*** Opening EXCERPTED RECORDS ***
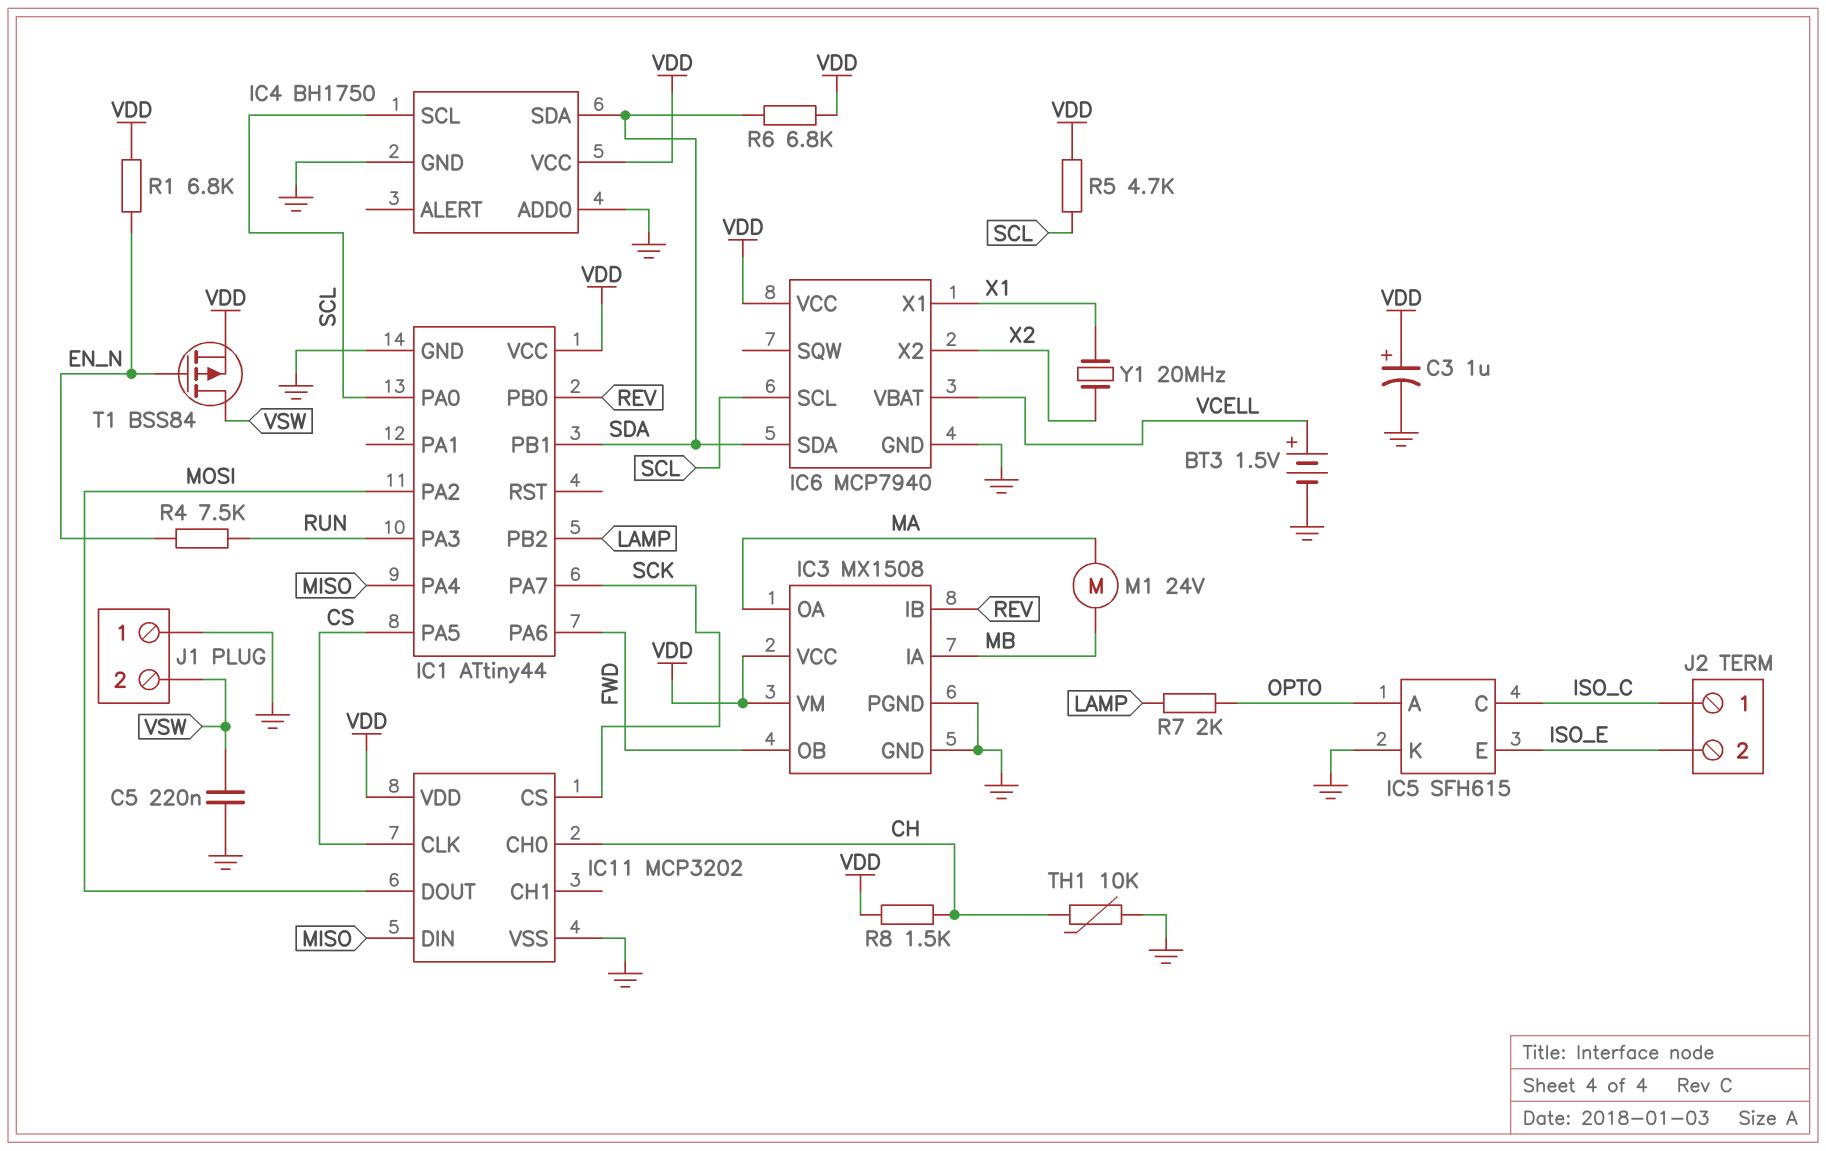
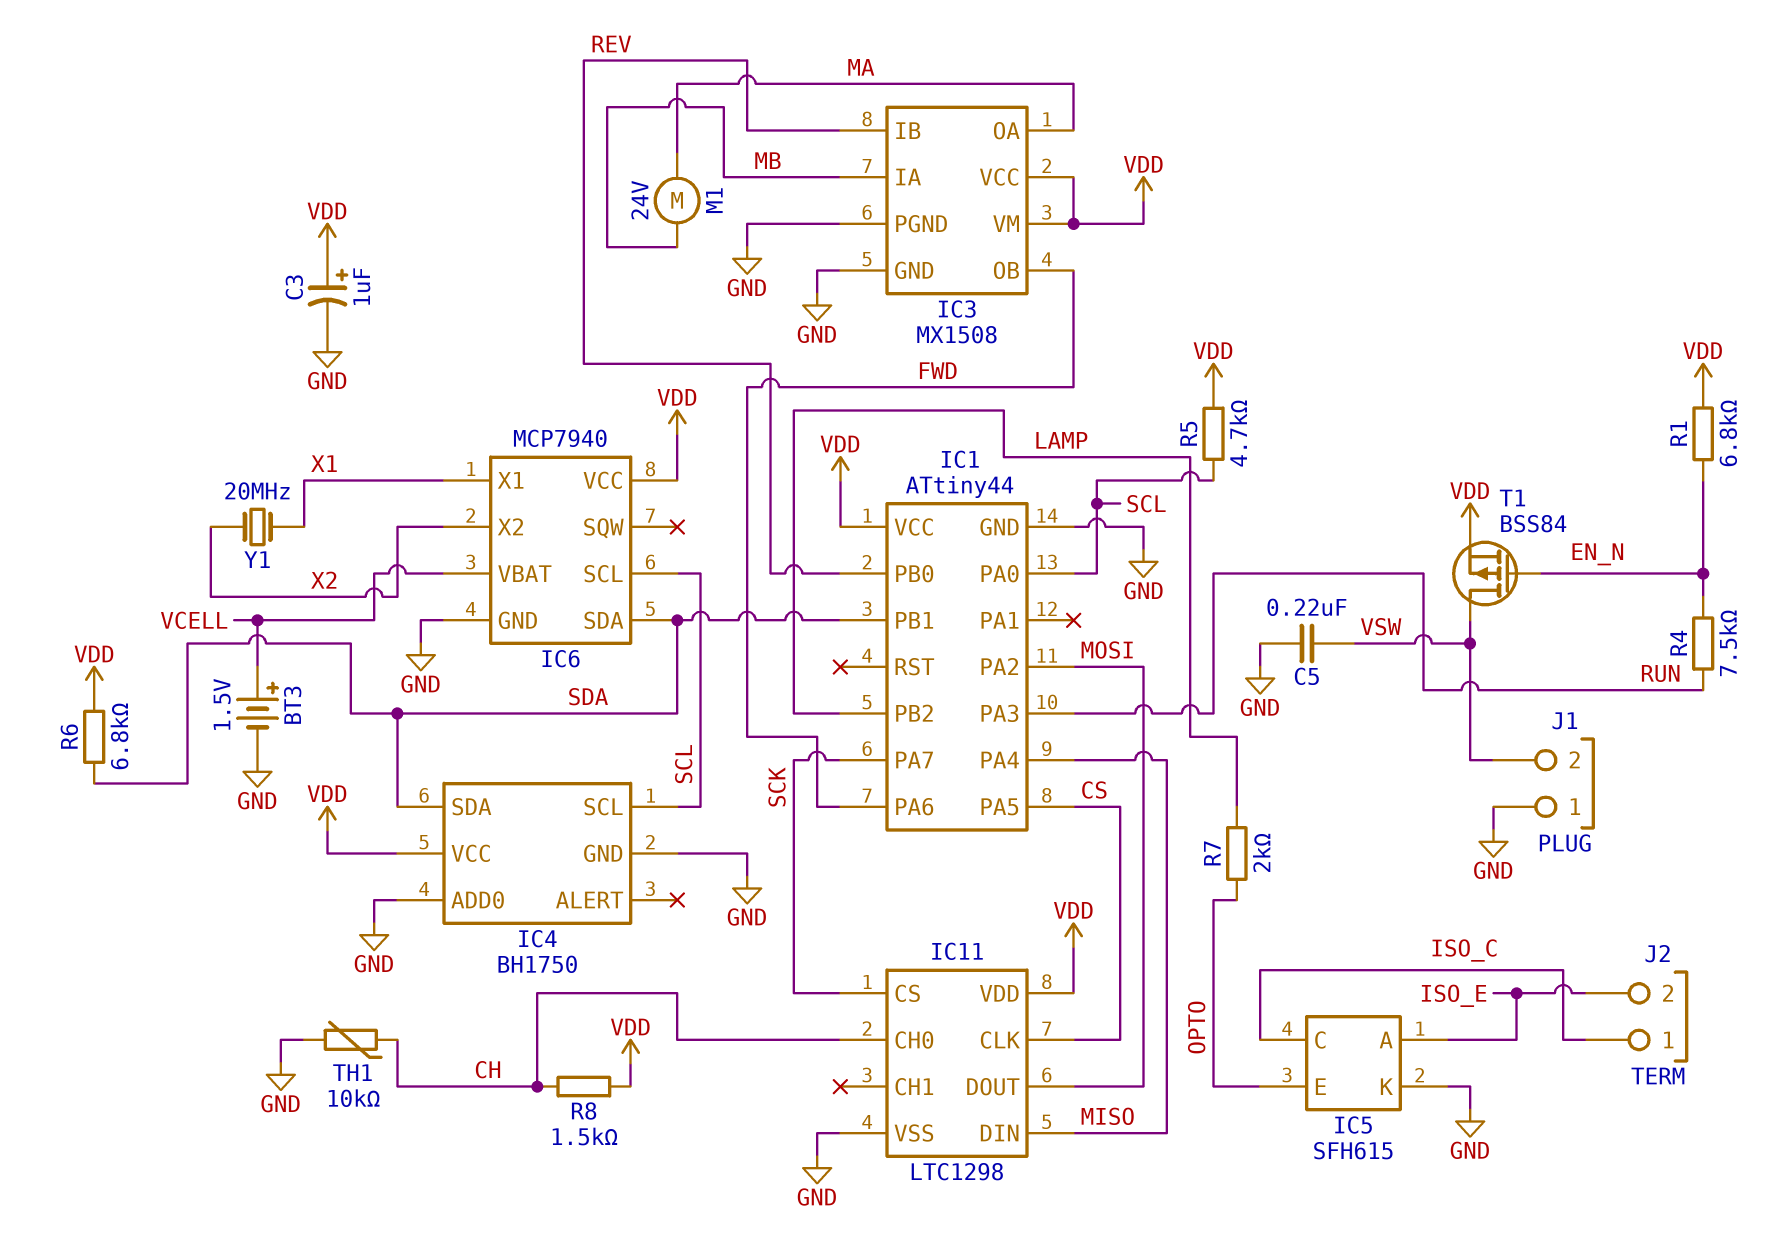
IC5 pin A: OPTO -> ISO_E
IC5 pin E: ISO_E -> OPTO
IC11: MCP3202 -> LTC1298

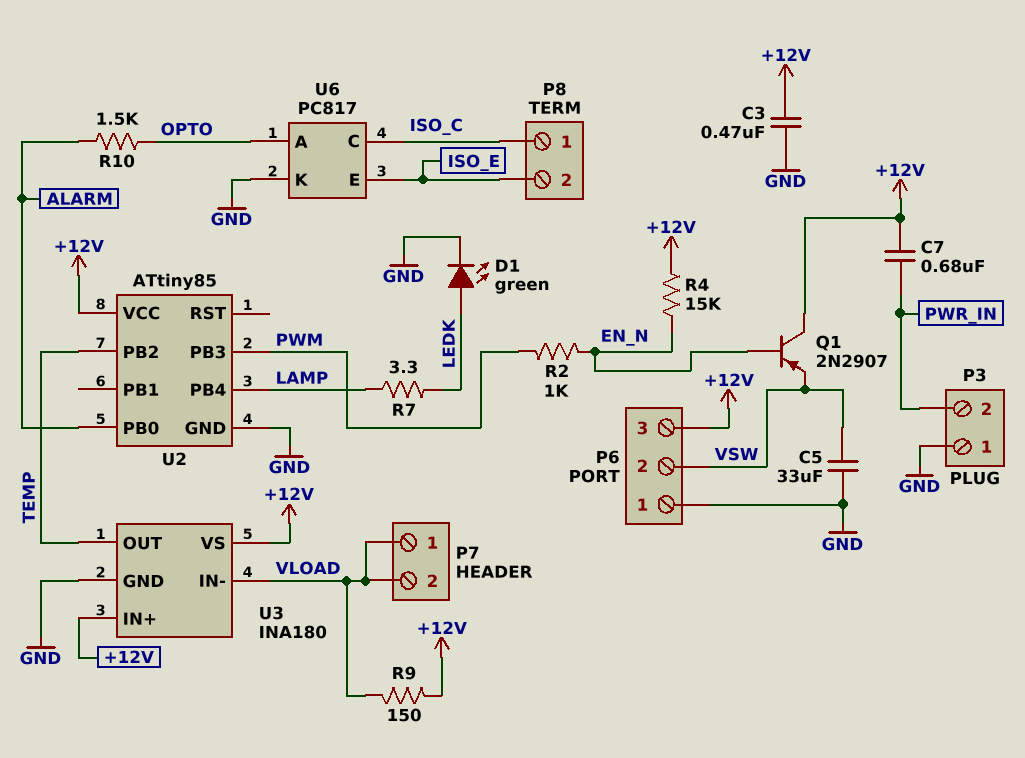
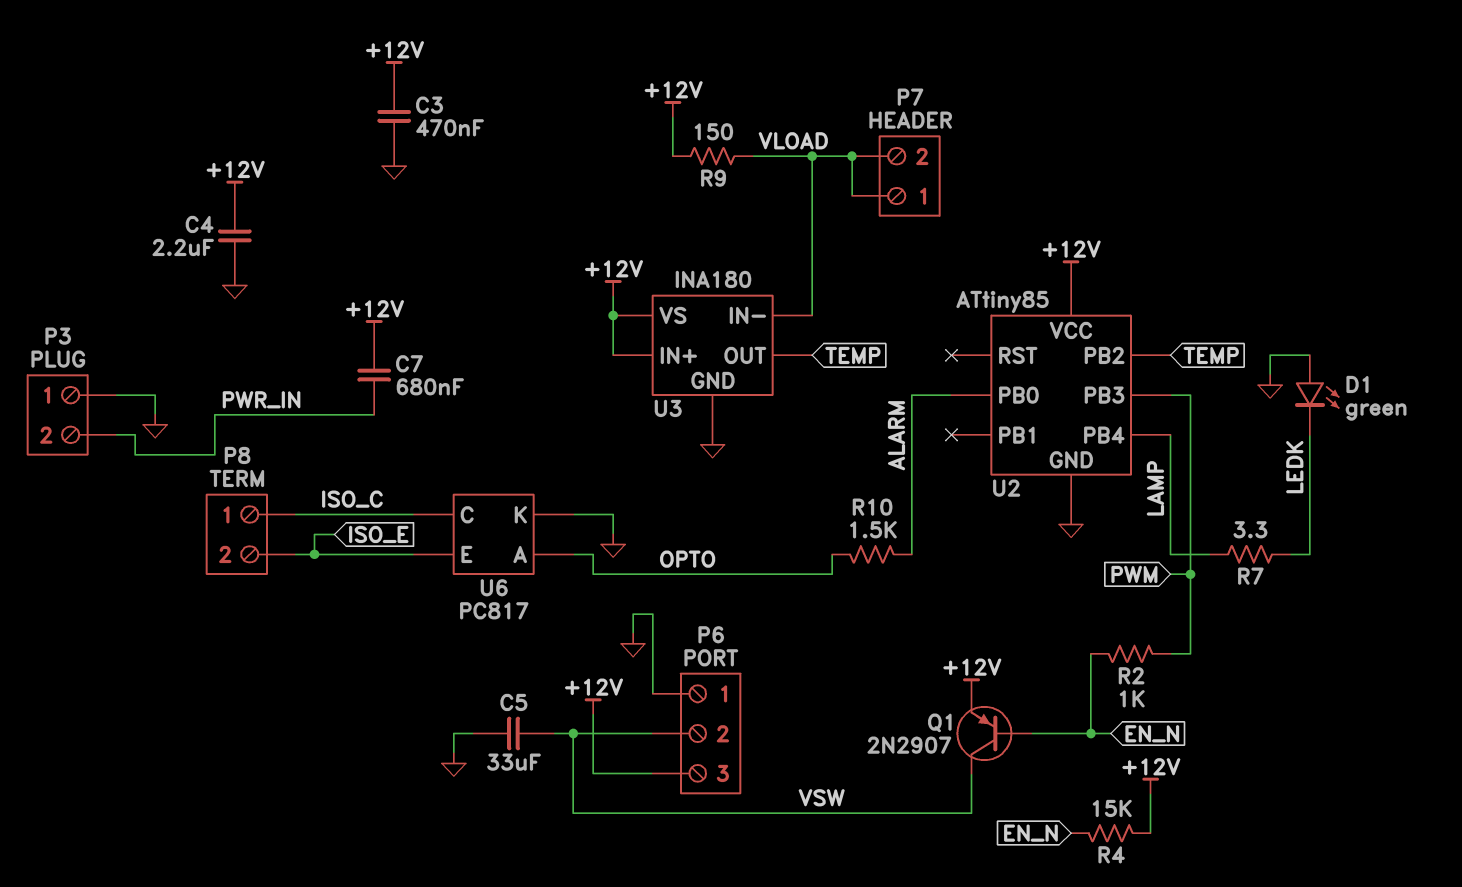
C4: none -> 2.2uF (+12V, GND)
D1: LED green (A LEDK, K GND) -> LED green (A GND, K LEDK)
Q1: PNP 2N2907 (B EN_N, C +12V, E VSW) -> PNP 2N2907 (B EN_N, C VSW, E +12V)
*** Closing EXCERPTED RECORDS ***
REQUIRED WORK – Wherever a line in the listing contains the word "OPTO", copy that line out.

FINAL ANSWER –
IC5 pin A: OPTO -> ISO_E
IC5 pin E: ISO_E -> OPTO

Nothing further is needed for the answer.